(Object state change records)
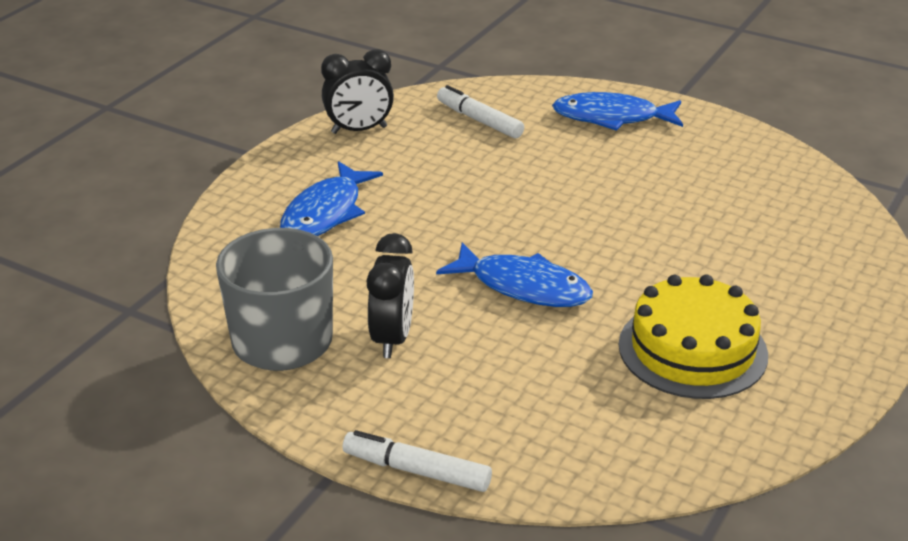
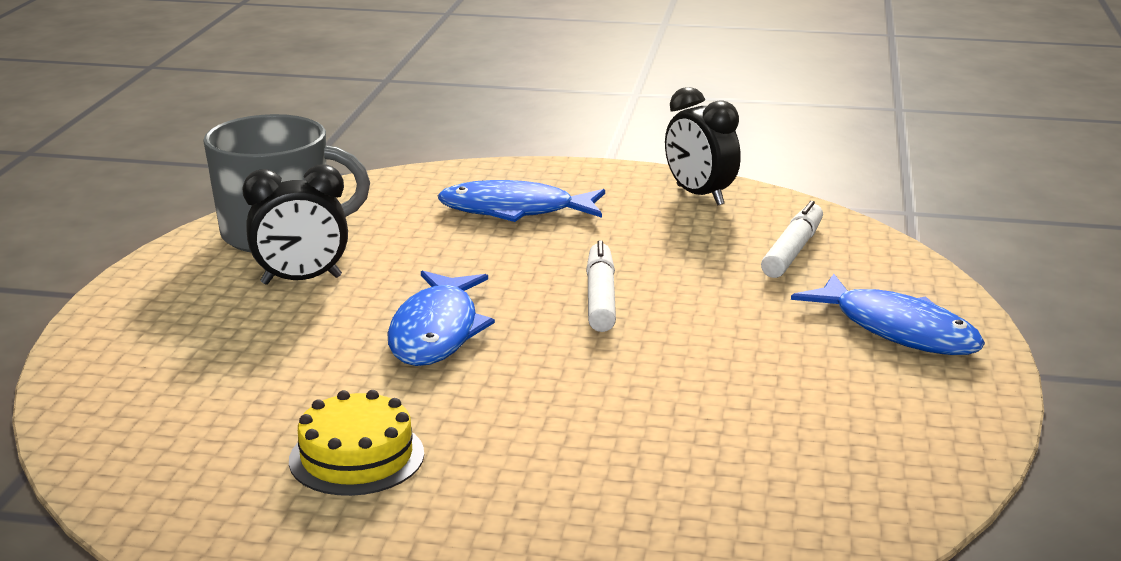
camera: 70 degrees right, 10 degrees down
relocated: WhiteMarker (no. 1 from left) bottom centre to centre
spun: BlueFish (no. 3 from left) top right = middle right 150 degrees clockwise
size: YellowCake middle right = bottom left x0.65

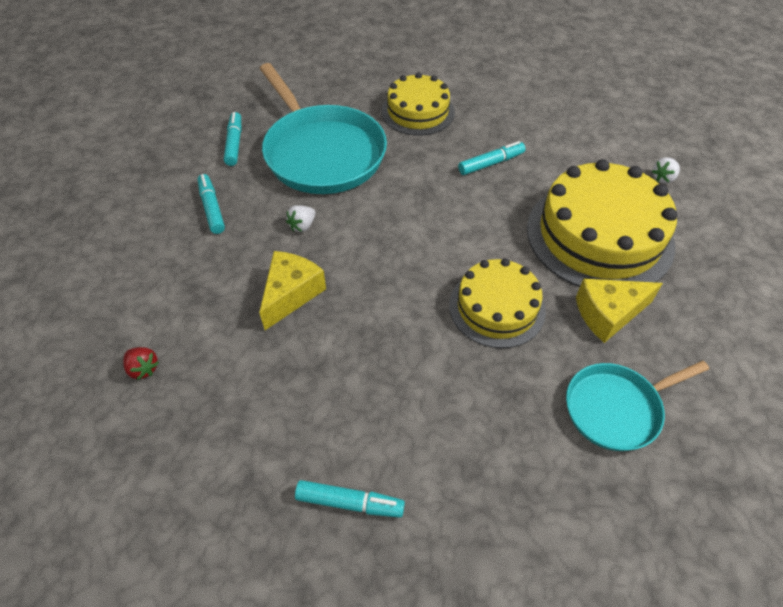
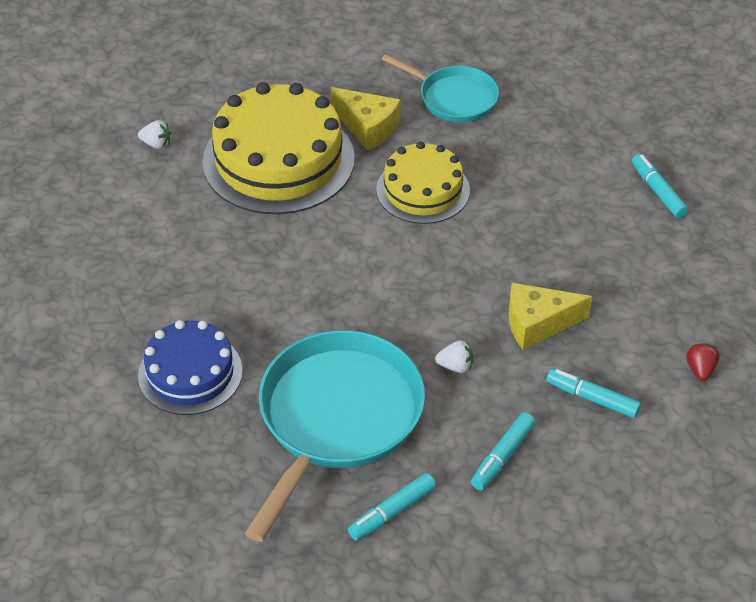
camera: 125 degrees left, 5 degrees down
relocated: TurquoiseMarker (no. 4 from left in the first image) top centre to TurquoiseMarker (no. 3 from left) middle right
colour: YellowCake (no. 1 from left) top centre to BlueCake middle left

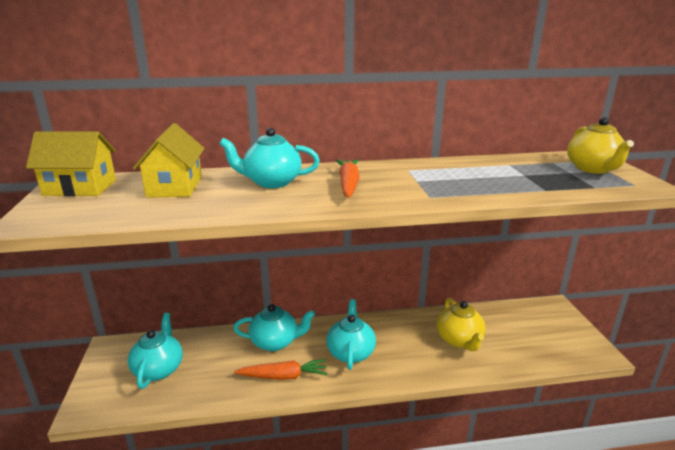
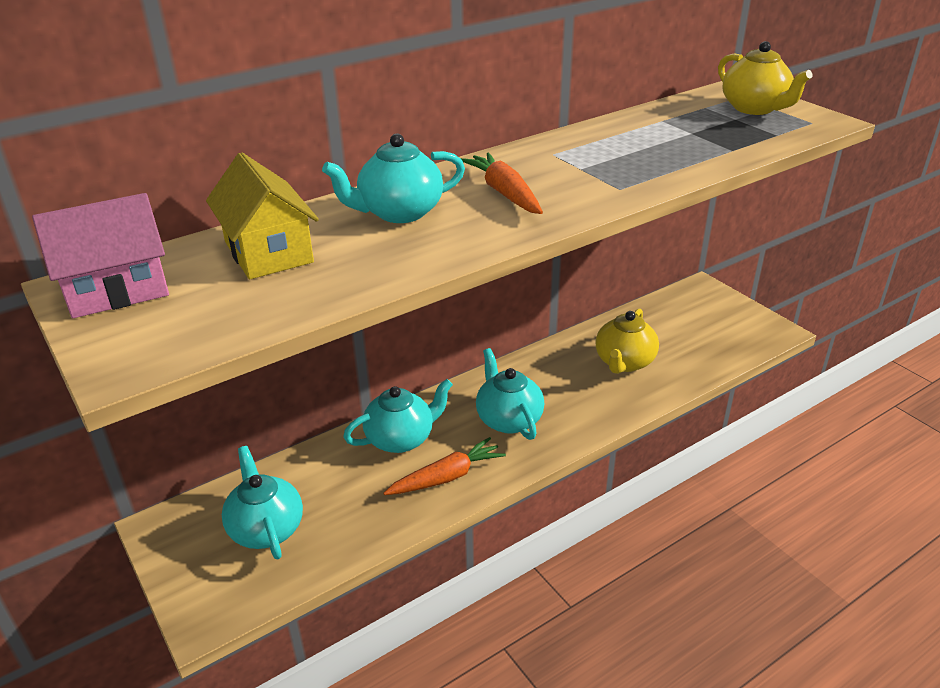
camera: 25 degrees left, 10 degrees up
colour: YellowHouse (no. 1 from left) middle left to PinkHouse middle left
spun: YellowTeapot (no. 1 from left) bottom right = middle right 60 degrees clockwise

Exercise details> Transcribe only this stretch of the data: the line with "size: YellowCake middle", the line with "colour: YellowHouse (no.", and every line in between. Leave out the pictures.

Reply to the task>
size: YellowCake middle right = bottom left x0.65

camera: 125 degrees left, 5 degrees down
relocated: TurquoiseMarker (no. 4 from left in the first image) top centre to TurquoiseMarker (no. 3 from left) middle right
colour: YellowCake (no. 1 from left) top centre to BlueCake middle left

camera: 25 degrees left, 10 degrees up
colour: YellowHouse (no. 1 from left) middle left to PinkHouse middle left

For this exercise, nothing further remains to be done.